* [What is being asked]:
Reply with one number, the count of lines below that contain the string "none".

* [Dataset records]:
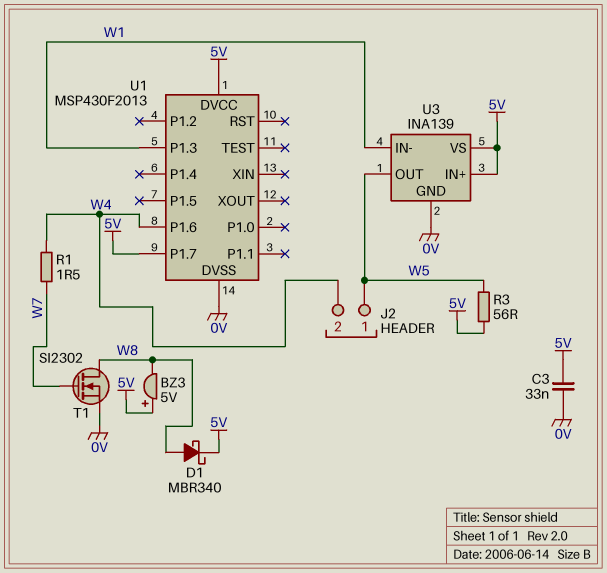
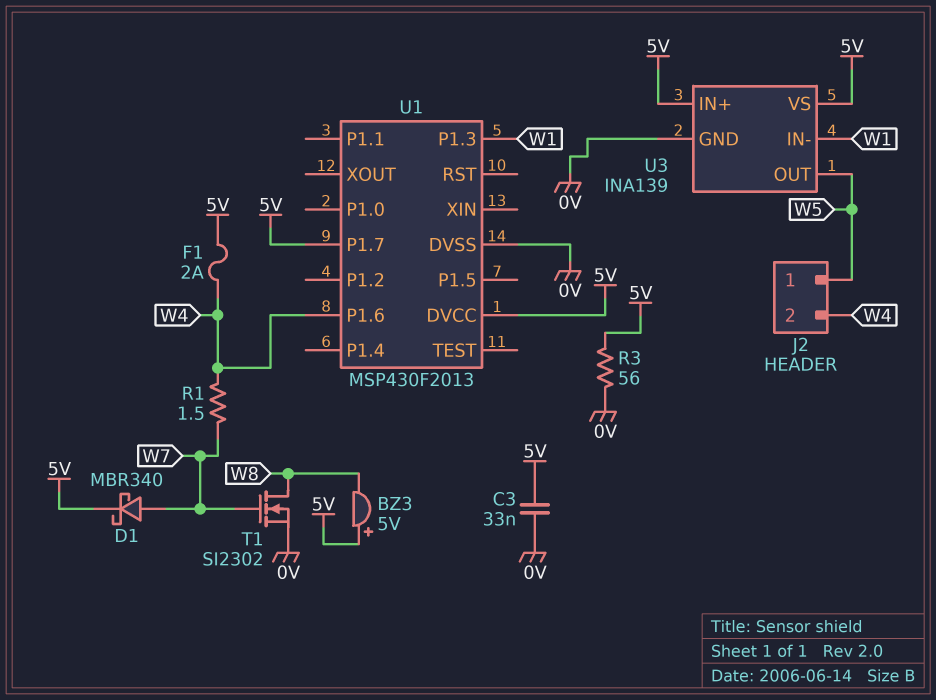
D1: schottky MBR340 (A W8, K 5V) -> schottky MBR340 (A W7, K 5V)
F1: none -> 2A (5V, W4)
R3: 56 (5V, W5) -> 56 (0V, 5V)

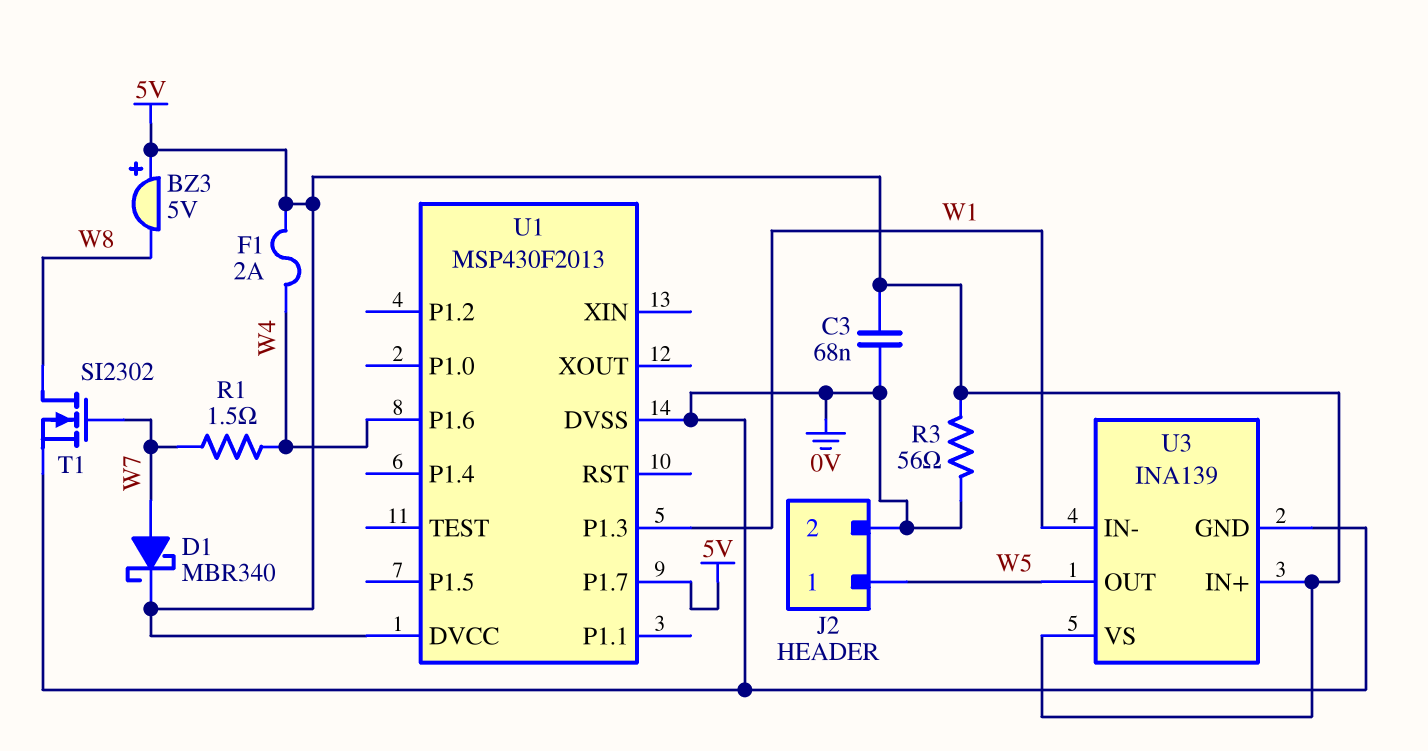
C3: 33nF (0V, 5V) -> 68nF (0V, 5V)
J2 pin 2: W4 -> 0V

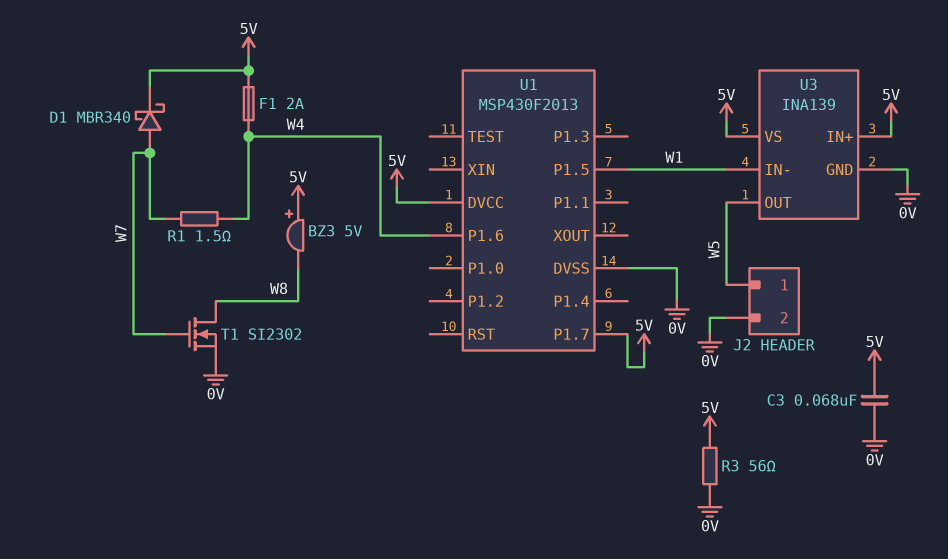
U1 pin P1.3: W1 -> none
U1 pin P1.5: none -> W1

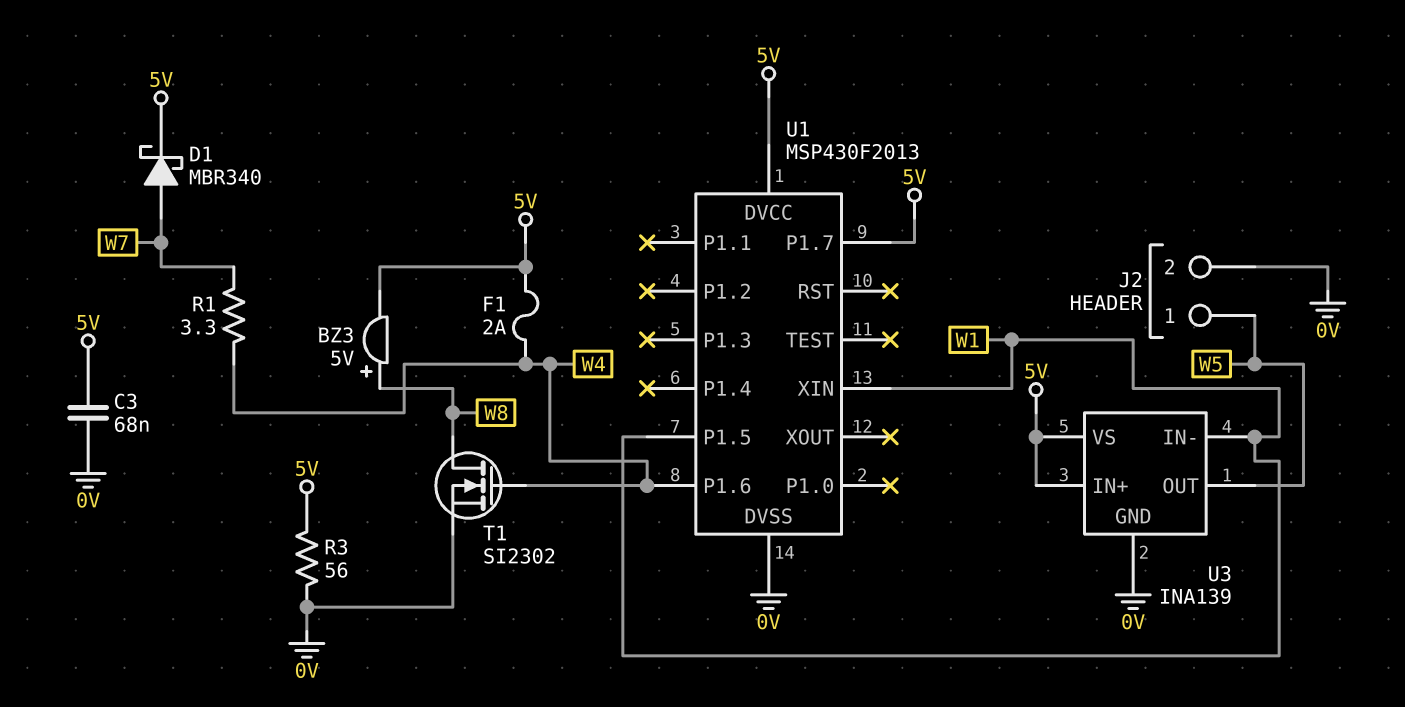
BZ3: buzzer 5V (plus 5V, minus W8) -> buzzer 5V (plus W8, minus 5V)
R1: 1.5 (W4, W7) -> 3.3 (W4, W7)
T1: NMOS SI2302 (G W7, D W8, S 0V) -> NMOS SI2302 (G W4, D W8, S 0V)
U1 pin XIN: none -> W1

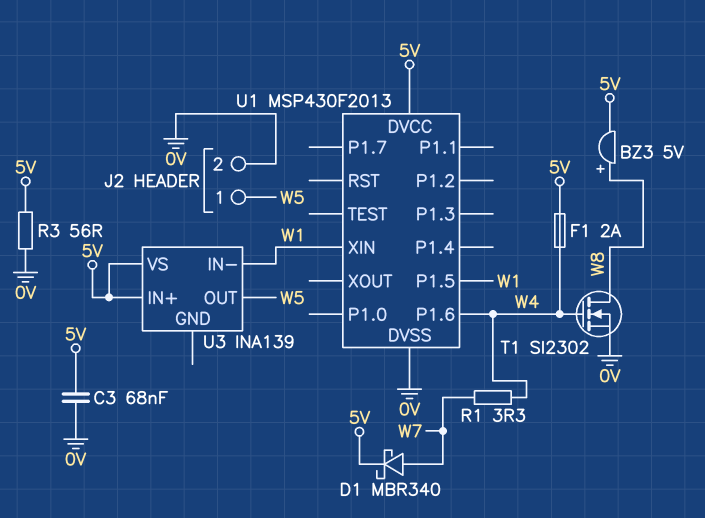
U1 pin P1.7: 5V -> none
U3 pin GND: 0V -> none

* [Your solution]:
6